*Your instructions:* Output the full listing that appears below, exactly as it is presented.

*Material provided:*
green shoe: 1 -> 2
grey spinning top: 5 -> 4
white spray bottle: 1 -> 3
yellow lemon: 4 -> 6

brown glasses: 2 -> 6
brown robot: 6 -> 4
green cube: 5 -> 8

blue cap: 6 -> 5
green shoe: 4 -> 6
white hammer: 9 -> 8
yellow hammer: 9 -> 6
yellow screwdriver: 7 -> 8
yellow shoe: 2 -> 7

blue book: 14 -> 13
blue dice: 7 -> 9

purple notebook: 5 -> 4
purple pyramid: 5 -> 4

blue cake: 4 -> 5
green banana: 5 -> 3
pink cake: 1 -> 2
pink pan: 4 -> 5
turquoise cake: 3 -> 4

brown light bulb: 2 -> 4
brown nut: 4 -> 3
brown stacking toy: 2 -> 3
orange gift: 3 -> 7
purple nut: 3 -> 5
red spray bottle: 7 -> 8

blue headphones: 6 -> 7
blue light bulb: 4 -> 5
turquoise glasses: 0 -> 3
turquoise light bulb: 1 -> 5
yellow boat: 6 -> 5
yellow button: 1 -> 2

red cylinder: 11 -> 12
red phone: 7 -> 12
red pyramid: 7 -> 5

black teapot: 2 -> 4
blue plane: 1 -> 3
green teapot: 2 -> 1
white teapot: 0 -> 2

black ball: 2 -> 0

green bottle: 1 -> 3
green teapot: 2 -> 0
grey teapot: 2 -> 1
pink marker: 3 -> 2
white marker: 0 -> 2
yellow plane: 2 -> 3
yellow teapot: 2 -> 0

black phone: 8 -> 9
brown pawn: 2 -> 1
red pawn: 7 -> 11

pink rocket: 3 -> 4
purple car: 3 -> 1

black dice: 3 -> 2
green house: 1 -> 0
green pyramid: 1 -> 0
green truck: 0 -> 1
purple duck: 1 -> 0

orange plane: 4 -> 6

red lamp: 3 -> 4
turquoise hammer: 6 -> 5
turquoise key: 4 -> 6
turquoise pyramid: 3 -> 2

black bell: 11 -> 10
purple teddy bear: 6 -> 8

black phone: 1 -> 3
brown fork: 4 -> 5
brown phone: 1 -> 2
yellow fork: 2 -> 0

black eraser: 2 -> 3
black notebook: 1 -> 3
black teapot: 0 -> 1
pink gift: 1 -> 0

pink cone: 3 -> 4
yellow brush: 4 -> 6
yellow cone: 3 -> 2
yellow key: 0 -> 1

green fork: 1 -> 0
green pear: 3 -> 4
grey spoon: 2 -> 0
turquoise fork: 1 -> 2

*Completed exercise:*
green shoe: 1 -> 2
grey spinning top: 5 -> 4
white spray bottle: 1 -> 3
yellow lemon: 4 -> 6

brown glasses: 2 -> 6
brown robot: 6 -> 4
green cube: 5 -> 8

blue cap: 6 -> 5
green shoe: 4 -> 6
white hammer: 9 -> 8
yellow hammer: 9 -> 6
yellow screwdriver: 7 -> 8
yellow shoe: 2 -> 7

blue book: 14 -> 13
blue dice: 7 -> 9

purple notebook: 5 -> 4
purple pyramid: 5 -> 4

blue cake: 4 -> 5
green banana: 5 -> 3
pink cake: 1 -> 2
pink pan: 4 -> 5
turquoise cake: 3 -> 4

brown light bulb: 2 -> 4
brown nut: 4 -> 3
brown stacking toy: 2 -> 3
orange gift: 3 -> 7
purple nut: 3 -> 5
red spray bottle: 7 -> 8

blue headphones: 6 -> 7
blue light bulb: 4 -> 5
turquoise glasses: 0 -> 3
turquoise light bulb: 1 -> 5
yellow boat: 6 -> 5
yellow button: 1 -> 2

red cylinder: 11 -> 12
red phone: 7 -> 12
red pyramid: 7 -> 5

black teapot: 2 -> 4
blue plane: 1 -> 3
green teapot: 2 -> 1
white teapot: 0 -> 2

black ball: 2 -> 0

green bottle: 1 -> 3
green teapot: 2 -> 0
grey teapot: 2 -> 1
pink marker: 3 -> 2
white marker: 0 -> 2
yellow plane: 2 -> 3
yellow teapot: 2 -> 0

black phone: 8 -> 9
brown pawn: 2 -> 1
red pawn: 7 -> 11

pink rocket: 3 -> 4
purple car: 3 -> 1

black dice: 3 -> 2
green house: 1 -> 0
green pyramid: 1 -> 0
green truck: 0 -> 1
purple duck: 1 -> 0

orange plane: 4 -> 6

red lamp: 3 -> 4
turquoise hammer: 6 -> 5
turquoise key: 4 -> 6
turquoise pyramid: 3 -> 2

black bell: 11 -> 10
purple teddy bear: 6 -> 8

black phone: 1 -> 3
brown fork: 4 -> 5
brown phone: 1 -> 2
yellow fork: 2 -> 0

black eraser: 2 -> 3
black notebook: 1 -> 3
black teapot: 0 -> 1
pink gift: 1 -> 0

pink cone: 3 -> 4
yellow brush: 4 -> 6
yellow cone: 3 -> 2
yellow key: 0 -> 1

green fork: 1 -> 0
green pear: 3 -> 4
grey spoon: 2 -> 0
turquoise fork: 1 -> 2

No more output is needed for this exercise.